* _Aim of the exercise_:
For this exercise, output exactly and only the lines running from the one with "BAT1: 6V (plus" through the final line of the data below, without pictures.

Before-and-after change data

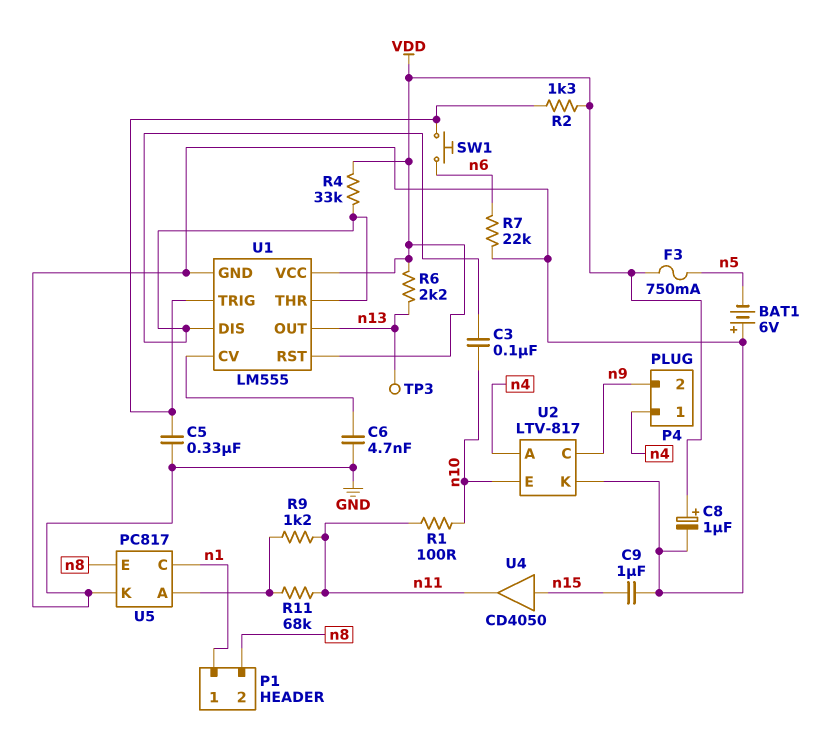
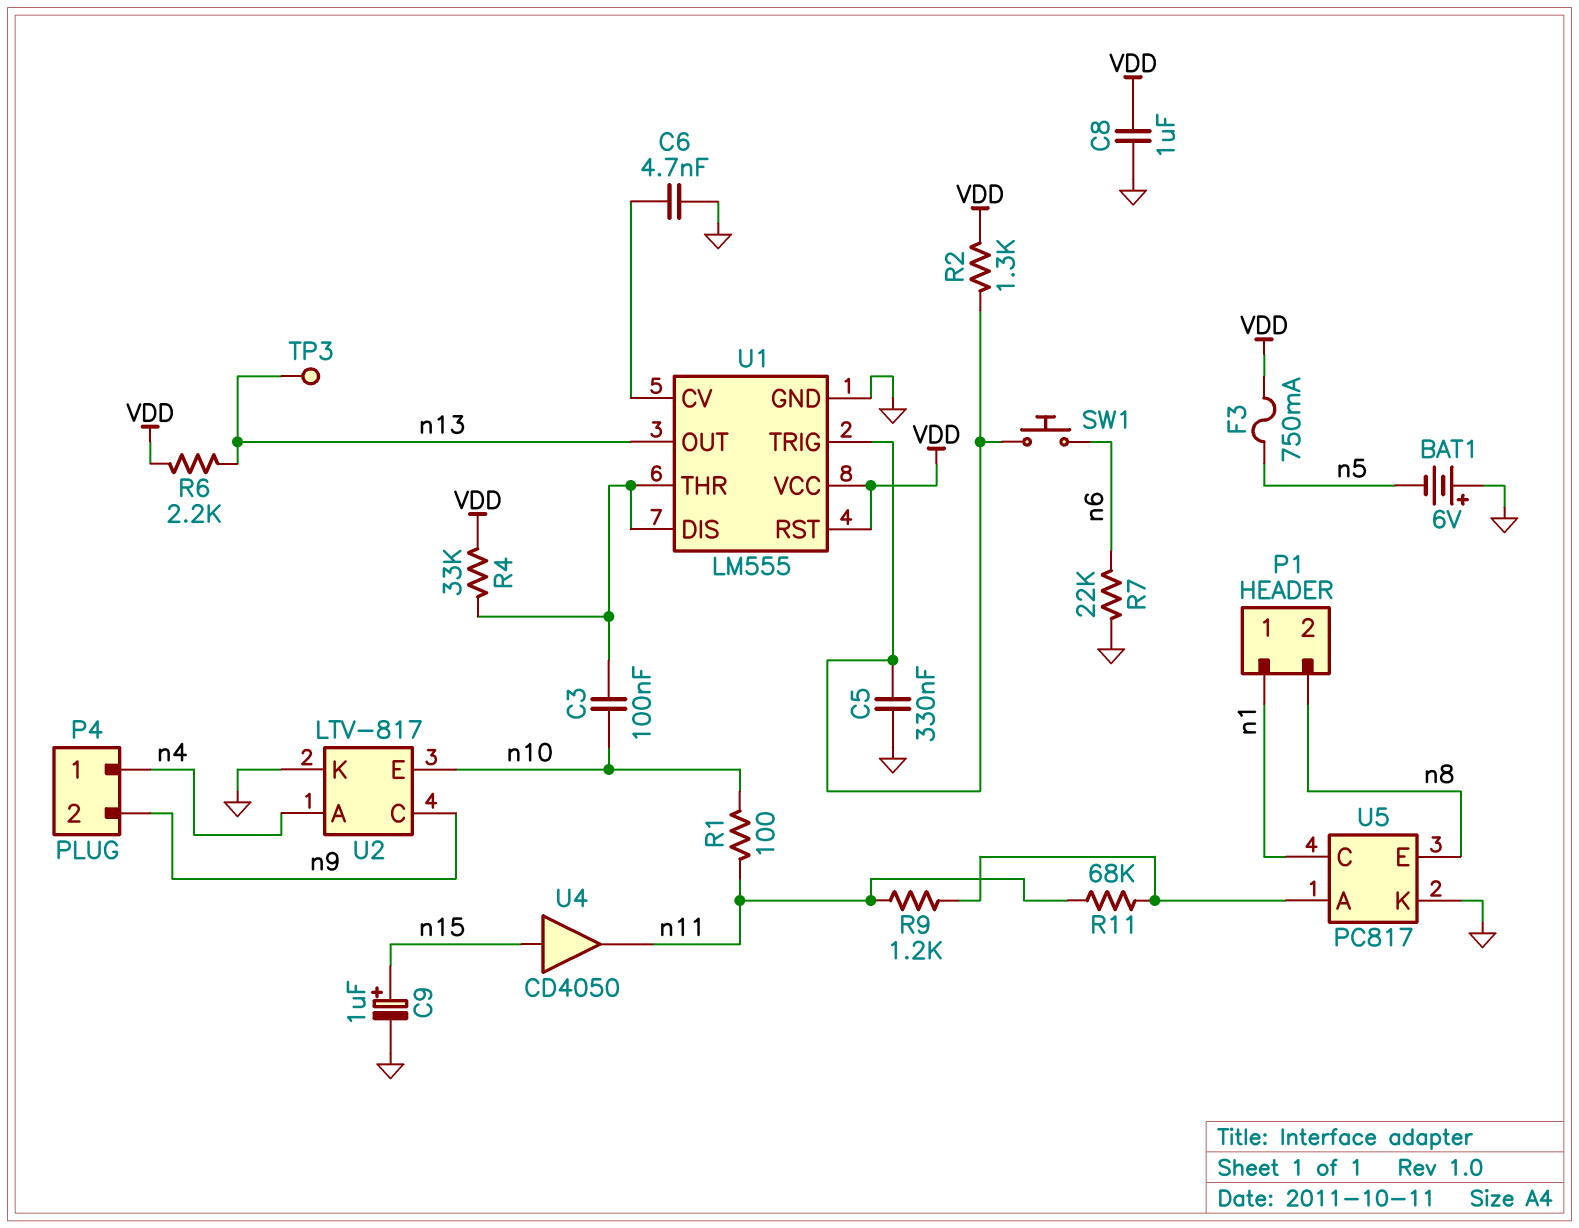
C8: 1uF (plus VDD, minus GND) -> 1uF (GND, VDD)
C9: 1uF (GND, n15) -> 1uF (plus n15, minus GND)

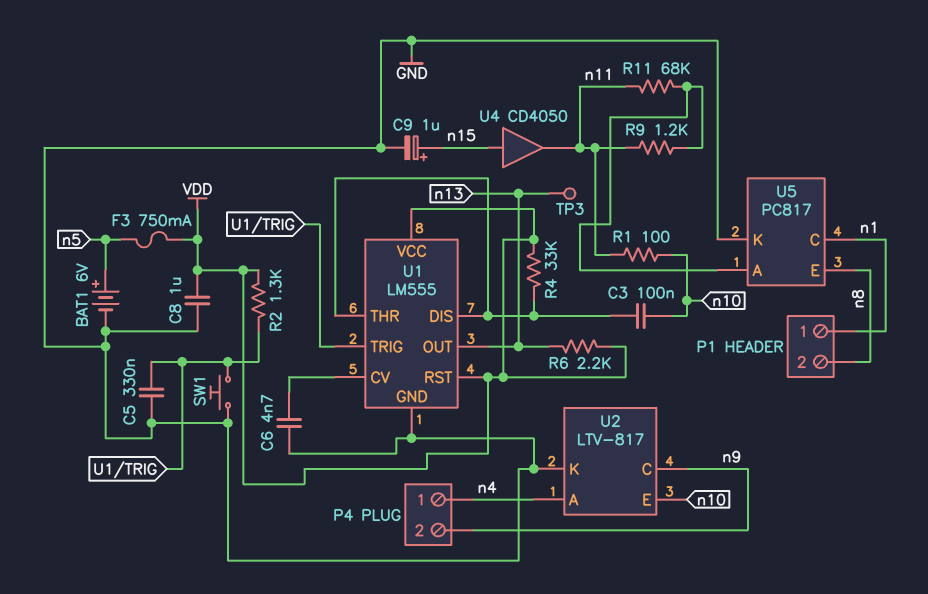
BAT1: 6V (plus GND, minus n5) -> 6V (plus n5, minus GND)
R7: 22k (GND, n6) -> none
SW1: button (U1/TRIG, n6) -> button (GND, U1/TRIG)

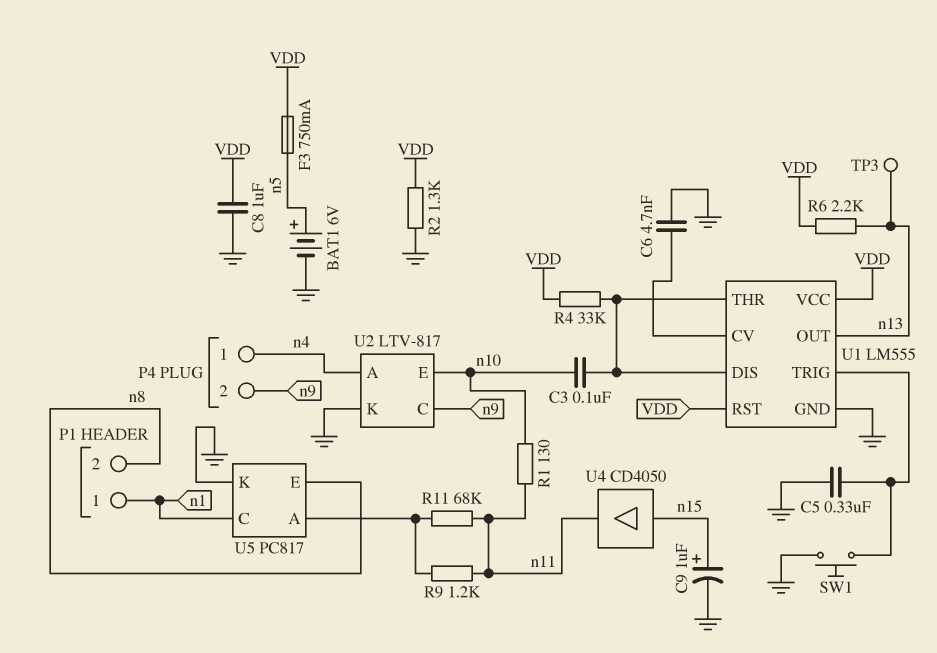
R1: 100 (n10, n11) -> 130 (n10, n11)
R2: 1.3k (U1/TRIG, VDD) -> 1.3k (GND, VDD)

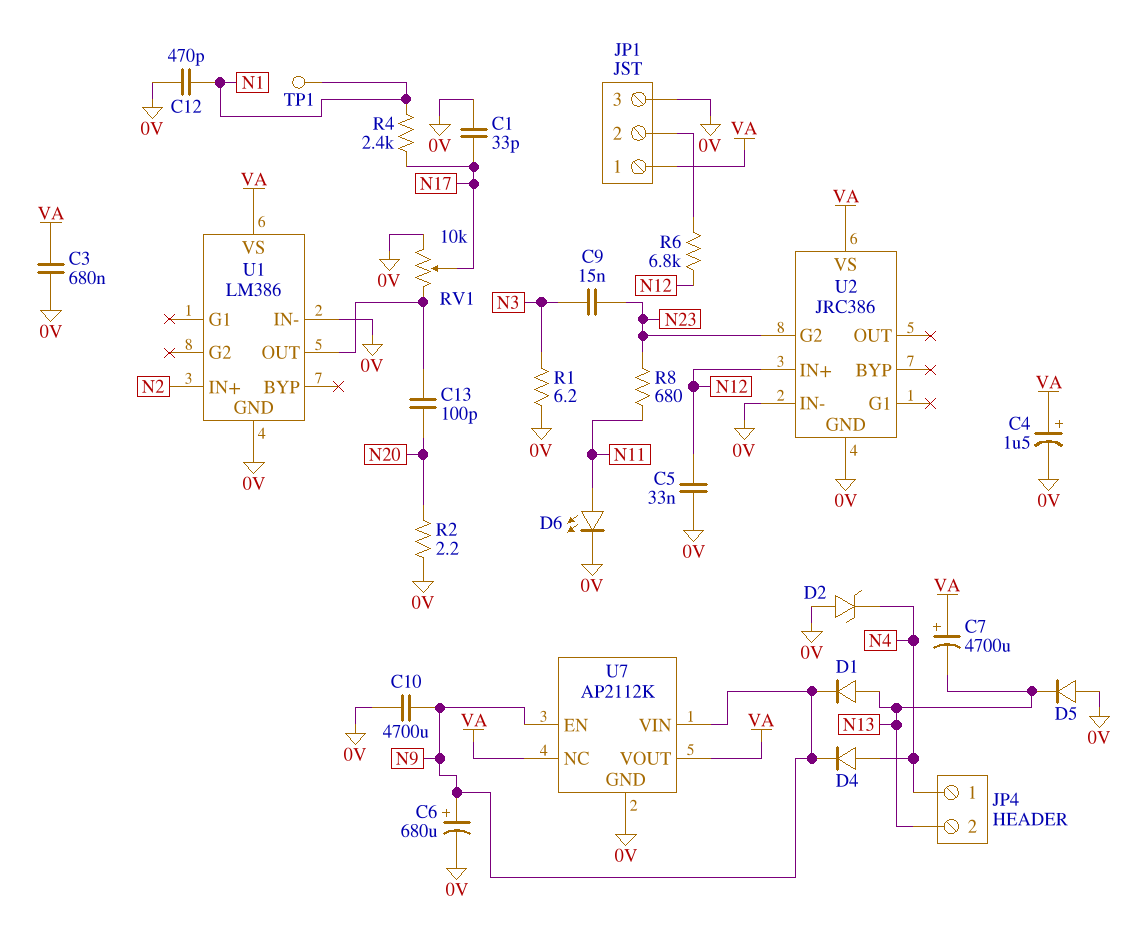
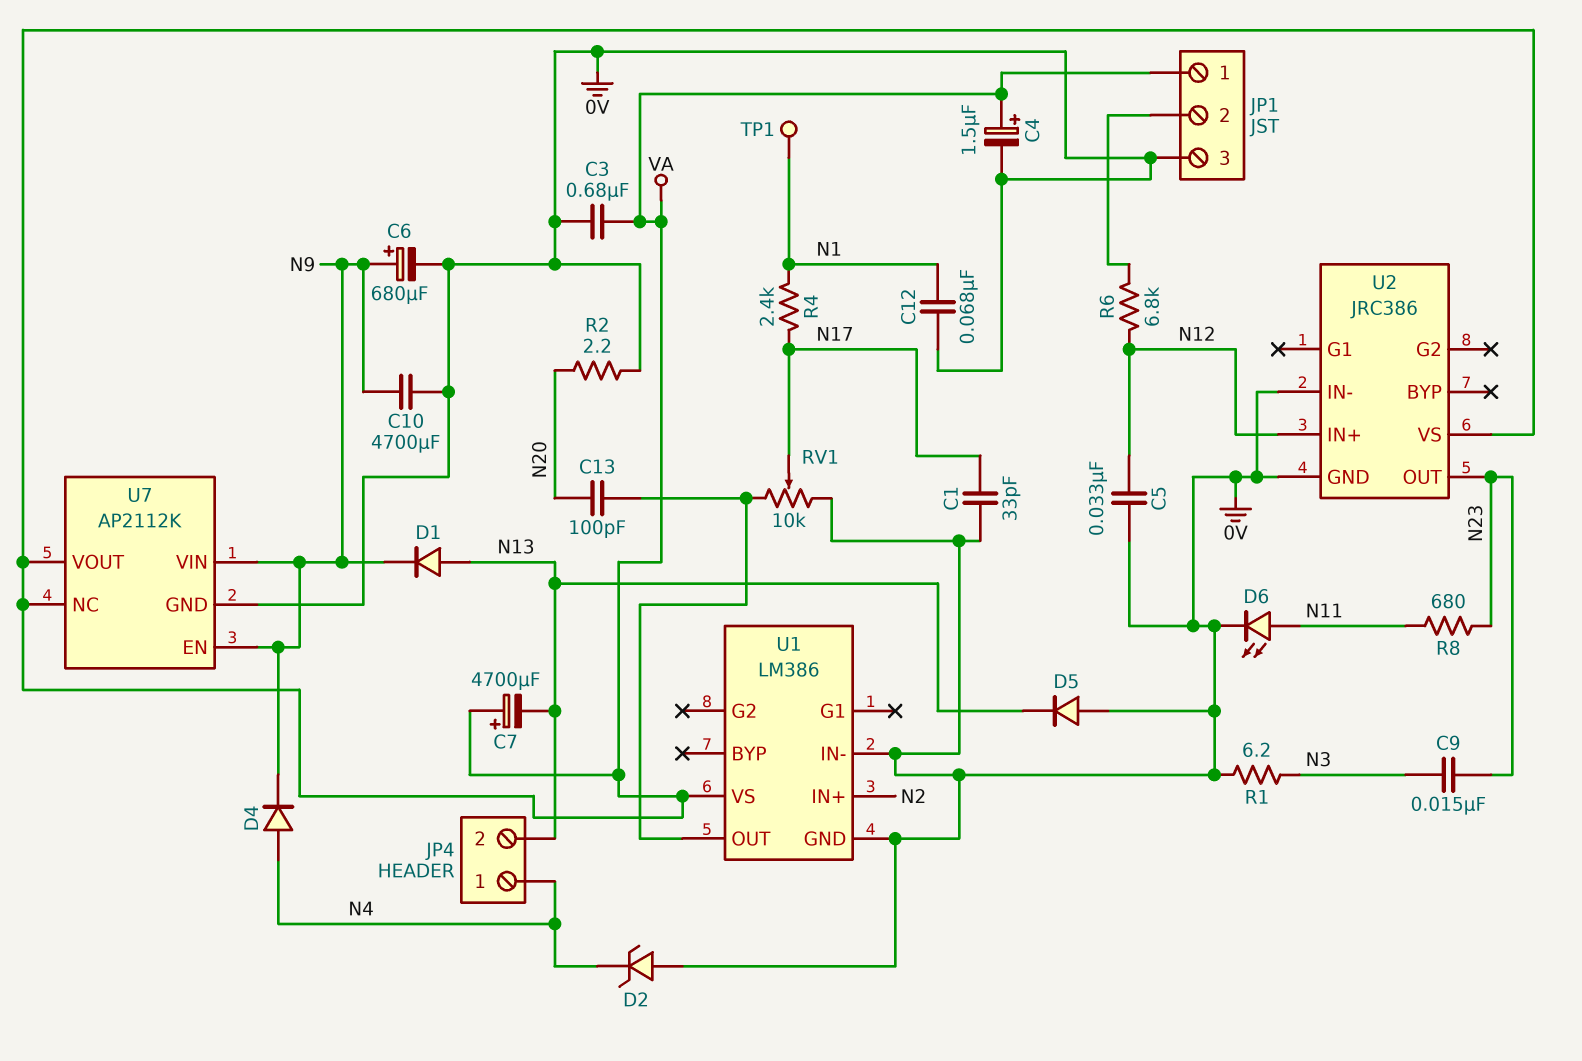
C12: 470pF (0V, N1) -> 68nF (0V, N1)
U2 pin G2: N23 -> none
U2 pin OUT: none -> N23

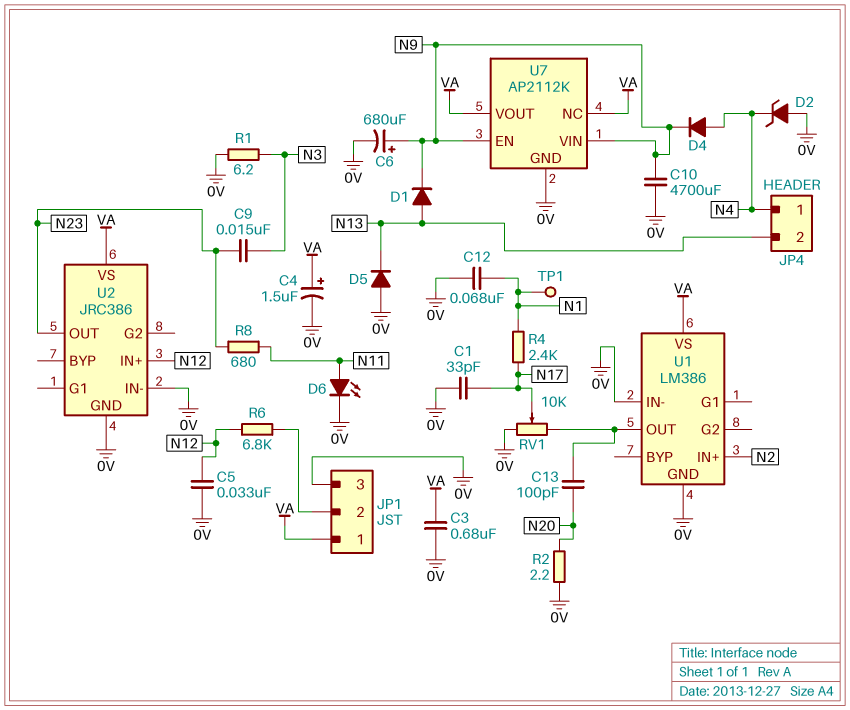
C7: 4700uF (plus VA, minus N13) -> none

* _Written reply_:
BAT1: 6V (plus GND, minus n5) -> 6V (plus n5, minus GND)
R7: 22k (GND, n6) -> none
SW1: button (U1/TRIG, n6) -> button (GND, U1/TRIG)

R1: 100 (n10, n11) -> 130 (n10, n11)
R2: 1.3k (U1/TRIG, VDD) -> 1.3k (GND, VDD)

C12: 470pF (0V, N1) -> 68nF (0V, N1)
U2 pin G2: N23 -> none
U2 pin OUT: none -> N23

C7: 4700uF (plus VA, minus N13) -> none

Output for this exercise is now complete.